---------- RECORDS
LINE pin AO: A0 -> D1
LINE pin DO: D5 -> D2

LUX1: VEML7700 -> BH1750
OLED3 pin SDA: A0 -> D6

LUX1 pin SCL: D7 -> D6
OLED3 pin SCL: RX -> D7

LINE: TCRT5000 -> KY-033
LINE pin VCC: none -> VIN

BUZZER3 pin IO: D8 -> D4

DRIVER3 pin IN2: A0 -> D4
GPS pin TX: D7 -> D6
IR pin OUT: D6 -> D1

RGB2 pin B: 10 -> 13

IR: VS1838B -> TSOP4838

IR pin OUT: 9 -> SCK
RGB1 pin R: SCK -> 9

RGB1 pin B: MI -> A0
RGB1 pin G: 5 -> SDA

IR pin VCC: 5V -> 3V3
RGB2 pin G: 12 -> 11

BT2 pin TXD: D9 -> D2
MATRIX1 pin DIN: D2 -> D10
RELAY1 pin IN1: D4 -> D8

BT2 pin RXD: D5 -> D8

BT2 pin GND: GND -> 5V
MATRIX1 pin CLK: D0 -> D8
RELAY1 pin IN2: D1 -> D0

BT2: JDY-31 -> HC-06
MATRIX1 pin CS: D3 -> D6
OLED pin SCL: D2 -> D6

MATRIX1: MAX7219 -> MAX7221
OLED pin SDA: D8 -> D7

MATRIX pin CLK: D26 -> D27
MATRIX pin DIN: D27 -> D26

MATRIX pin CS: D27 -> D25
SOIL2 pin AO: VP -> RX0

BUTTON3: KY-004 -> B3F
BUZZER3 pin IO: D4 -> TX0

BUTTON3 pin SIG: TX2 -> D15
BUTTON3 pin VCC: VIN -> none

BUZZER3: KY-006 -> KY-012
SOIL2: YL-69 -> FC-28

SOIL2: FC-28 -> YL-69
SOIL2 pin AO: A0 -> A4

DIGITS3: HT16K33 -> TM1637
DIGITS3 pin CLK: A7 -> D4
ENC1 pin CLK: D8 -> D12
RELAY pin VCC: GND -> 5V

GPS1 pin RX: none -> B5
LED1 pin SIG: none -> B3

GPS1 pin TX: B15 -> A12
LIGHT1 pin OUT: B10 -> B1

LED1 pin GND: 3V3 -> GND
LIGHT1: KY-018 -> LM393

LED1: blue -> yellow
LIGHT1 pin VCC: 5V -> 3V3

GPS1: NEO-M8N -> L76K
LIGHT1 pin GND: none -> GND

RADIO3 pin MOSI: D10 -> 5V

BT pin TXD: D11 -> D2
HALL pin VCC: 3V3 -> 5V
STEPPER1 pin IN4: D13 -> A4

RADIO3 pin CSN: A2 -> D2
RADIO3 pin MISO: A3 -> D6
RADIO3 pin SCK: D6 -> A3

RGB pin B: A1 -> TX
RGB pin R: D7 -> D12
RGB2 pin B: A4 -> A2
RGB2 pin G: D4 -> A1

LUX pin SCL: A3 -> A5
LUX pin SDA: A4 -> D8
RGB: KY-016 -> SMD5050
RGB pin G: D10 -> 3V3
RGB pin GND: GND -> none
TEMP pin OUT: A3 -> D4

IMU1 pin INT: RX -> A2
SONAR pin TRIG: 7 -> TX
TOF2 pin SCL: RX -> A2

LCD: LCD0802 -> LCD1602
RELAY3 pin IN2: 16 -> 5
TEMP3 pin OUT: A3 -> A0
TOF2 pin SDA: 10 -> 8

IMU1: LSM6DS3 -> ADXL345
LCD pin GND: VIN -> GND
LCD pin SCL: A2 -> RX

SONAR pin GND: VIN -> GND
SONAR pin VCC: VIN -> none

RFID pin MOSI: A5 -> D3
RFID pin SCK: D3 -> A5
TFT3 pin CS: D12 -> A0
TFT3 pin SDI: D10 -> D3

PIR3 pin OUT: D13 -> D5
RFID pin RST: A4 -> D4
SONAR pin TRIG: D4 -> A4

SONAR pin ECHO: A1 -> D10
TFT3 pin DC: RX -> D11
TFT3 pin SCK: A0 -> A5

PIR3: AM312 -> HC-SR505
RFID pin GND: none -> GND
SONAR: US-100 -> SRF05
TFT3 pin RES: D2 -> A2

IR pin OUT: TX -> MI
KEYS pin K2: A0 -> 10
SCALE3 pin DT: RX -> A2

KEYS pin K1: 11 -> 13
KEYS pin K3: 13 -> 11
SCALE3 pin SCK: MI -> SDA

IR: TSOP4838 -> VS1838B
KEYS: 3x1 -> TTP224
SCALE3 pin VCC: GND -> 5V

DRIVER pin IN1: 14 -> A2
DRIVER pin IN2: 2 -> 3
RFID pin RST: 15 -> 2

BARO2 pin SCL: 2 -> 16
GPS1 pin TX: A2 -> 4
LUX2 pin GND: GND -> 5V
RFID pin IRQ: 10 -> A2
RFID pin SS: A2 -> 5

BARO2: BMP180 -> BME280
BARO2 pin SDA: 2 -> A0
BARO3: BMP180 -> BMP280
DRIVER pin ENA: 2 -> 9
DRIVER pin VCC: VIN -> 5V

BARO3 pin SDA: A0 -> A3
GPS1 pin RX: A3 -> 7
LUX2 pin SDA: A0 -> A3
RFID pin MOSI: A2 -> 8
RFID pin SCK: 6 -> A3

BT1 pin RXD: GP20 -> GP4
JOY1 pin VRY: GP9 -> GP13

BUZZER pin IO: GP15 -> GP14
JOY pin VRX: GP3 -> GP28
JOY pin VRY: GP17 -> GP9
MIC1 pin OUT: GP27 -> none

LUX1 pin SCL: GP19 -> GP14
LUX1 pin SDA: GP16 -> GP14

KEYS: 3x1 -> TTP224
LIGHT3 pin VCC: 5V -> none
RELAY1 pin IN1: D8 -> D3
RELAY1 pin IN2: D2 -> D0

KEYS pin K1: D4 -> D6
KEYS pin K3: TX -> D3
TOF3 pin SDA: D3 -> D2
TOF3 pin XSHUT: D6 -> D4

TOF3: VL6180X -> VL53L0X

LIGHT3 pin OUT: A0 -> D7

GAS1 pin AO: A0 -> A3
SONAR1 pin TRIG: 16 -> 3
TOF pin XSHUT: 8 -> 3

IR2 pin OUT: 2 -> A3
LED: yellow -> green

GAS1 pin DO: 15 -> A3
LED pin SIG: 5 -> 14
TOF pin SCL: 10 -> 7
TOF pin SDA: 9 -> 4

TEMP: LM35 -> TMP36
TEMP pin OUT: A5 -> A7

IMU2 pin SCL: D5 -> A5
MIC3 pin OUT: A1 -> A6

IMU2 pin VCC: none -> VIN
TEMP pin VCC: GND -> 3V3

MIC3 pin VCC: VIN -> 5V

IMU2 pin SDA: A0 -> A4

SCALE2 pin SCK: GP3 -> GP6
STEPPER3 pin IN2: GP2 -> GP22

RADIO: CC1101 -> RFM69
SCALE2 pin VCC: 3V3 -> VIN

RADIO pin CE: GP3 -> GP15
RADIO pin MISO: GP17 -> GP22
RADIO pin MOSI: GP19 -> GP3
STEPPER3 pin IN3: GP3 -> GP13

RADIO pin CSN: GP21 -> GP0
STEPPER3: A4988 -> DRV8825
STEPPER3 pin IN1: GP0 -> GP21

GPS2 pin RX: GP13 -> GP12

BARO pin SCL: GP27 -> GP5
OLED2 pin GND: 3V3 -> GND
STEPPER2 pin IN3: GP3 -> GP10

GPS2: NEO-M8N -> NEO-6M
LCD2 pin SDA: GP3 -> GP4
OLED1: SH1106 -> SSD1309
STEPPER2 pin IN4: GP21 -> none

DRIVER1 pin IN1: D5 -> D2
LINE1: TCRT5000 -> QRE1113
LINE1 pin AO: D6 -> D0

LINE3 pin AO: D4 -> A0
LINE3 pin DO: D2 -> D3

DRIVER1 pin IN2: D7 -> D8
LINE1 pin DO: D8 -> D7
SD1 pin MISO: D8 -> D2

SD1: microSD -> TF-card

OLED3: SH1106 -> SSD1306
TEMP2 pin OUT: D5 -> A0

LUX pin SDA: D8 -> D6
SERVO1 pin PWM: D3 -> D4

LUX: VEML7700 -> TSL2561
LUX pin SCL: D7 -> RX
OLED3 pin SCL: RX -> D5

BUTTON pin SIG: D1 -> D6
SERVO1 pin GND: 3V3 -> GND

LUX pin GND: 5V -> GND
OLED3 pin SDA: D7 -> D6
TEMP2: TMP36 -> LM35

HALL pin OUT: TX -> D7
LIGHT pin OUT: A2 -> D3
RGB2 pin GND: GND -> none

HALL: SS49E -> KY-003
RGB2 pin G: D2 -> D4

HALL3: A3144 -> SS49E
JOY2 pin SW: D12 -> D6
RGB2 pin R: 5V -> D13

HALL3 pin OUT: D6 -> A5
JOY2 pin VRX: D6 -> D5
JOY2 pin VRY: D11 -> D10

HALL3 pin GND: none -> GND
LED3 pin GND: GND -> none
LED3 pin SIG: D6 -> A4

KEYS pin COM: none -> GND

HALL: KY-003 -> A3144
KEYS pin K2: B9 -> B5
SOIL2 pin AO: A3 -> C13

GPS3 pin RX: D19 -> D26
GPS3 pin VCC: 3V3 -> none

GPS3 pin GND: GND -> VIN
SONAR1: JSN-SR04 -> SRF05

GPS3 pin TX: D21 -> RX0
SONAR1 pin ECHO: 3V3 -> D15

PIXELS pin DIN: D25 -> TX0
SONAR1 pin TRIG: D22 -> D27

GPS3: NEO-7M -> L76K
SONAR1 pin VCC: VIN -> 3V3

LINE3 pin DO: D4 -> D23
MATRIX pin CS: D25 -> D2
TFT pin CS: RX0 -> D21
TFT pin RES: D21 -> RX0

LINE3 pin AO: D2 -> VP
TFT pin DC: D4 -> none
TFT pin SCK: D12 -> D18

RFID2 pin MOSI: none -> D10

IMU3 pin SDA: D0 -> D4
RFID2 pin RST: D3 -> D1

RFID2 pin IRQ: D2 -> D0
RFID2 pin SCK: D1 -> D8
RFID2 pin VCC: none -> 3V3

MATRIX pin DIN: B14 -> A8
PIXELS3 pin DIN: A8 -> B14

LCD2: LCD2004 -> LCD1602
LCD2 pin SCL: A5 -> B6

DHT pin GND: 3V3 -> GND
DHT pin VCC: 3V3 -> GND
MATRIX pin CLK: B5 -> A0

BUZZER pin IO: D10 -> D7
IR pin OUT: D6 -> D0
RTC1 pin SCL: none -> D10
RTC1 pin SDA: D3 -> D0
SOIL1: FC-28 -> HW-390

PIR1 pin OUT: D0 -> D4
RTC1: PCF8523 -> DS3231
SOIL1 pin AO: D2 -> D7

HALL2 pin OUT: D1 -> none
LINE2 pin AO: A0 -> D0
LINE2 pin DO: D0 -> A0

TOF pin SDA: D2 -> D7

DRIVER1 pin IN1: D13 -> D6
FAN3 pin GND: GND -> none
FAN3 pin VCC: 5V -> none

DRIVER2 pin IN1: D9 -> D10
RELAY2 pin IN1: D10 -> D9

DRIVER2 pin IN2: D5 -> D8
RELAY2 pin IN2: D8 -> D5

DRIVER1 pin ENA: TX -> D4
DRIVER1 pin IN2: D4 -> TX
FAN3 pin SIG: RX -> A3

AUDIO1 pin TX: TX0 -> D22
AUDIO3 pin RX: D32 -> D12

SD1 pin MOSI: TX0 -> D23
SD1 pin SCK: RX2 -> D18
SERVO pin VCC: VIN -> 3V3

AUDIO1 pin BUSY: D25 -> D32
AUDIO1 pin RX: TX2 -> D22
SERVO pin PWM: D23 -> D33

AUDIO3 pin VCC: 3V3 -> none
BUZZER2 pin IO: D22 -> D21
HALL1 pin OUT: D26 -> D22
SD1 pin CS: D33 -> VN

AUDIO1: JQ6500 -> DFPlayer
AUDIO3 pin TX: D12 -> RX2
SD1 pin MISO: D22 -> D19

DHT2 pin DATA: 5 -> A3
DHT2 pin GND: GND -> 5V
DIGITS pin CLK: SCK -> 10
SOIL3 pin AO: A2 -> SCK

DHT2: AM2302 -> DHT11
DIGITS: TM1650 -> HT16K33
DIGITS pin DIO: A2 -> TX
--------------------
# [THE PROBLEM]
Copy over exactly the lines above from the one with "GPS3: NEO-7M -> L76K" to the last, both included, and no others.

# [EXPECTED ANSWER]
GPS3: NEO-7M -> L76K
SONAR1 pin VCC: VIN -> 3V3

LINE3 pin DO: D4 -> D23
MATRIX pin CS: D25 -> D2
TFT pin CS: RX0 -> D21
TFT pin RES: D21 -> RX0

LINE3 pin AO: D2 -> VP
TFT pin DC: D4 -> none
TFT pin SCK: D12 -> D18

RFID2 pin MOSI: none -> D10

IMU3 pin SDA: D0 -> D4
RFID2 pin RST: D3 -> D1

RFID2 pin IRQ: D2 -> D0
RFID2 pin SCK: D1 -> D8
RFID2 pin VCC: none -> 3V3

MATRIX pin DIN: B14 -> A8
PIXELS3 pin DIN: A8 -> B14

LCD2: LCD2004 -> LCD1602
LCD2 pin SCL: A5 -> B6

DHT pin GND: 3V3 -> GND
DHT pin VCC: 3V3 -> GND
MATRIX pin CLK: B5 -> A0

BUZZER pin IO: D10 -> D7
IR pin OUT: D6 -> D0
RTC1 pin SCL: none -> D10
RTC1 pin SDA: D3 -> D0
SOIL1: FC-28 -> HW-390

PIR1 pin OUT: D0 -> D4
RTC1: PCF8523 -> DS3231
SOIL1 pin AO: D2 -> D7

HALL2 pin OUT: D1 -> none
LINE2 pin AO: A0 -> D0
LINE2 pin DO: D0 -> A0

TOF pin SDA: D2 -> D7

DRIVER1 pin IN1: D13 -> D6
FAN3 pin GND: GND -> none
FAN3 pin VCC: 5V -> none

DRIVER2 pin IN1: D9 -> D10
RELAY2 pin IN1: D10 -> D9

DRIVER2 pin IN2: D5 -> D8
RELAY2 pin IN2: D8 -> D5

DRIVER1 pin ENA: TX -> D4
DRIVER1 pin IN2: D4 -> TX
FAN3 pin SIG: RX -> A3

AUDIO1 pin TX: TX0 -> D22
AUDIO3 pin RX: D32 -> D12

SD1 pin MOSI: TX0 -> D23
SD1 pin SCK: RX2 -> D18
SERVO pin VCC: VIN -> 3V3

AUDIO1 pin BUSY: D25 -> D32
AUDIO1 pin RX: TX2 -> D22
SERVO pin PWM: D23 -> D33

AUDIO3 pin VCC: 3V3 -> none
BUZZER2 pin IO: D22 -> D21
HALL1 pin OUT: D26 -> D22
SD1 pin CS: D33 -> VN

AUDIO1: JQ6500 -> DFPlayer
AUDIO3 pin TX: D12 -> RX2
SD1 pin MISO: D22 -> D19

DHT2 pin DATA: 5 -> A3
DHT2 pin GND: GND -> 5V
DIGITS pin CLK: SCK -> 10
SOIL3 pin AO: A2 -> SCK

DHT2: AM2302 -> DHT11
DIGITS: TM1650 -> HT16K33
DIGITS pin DIO: A2 -> TX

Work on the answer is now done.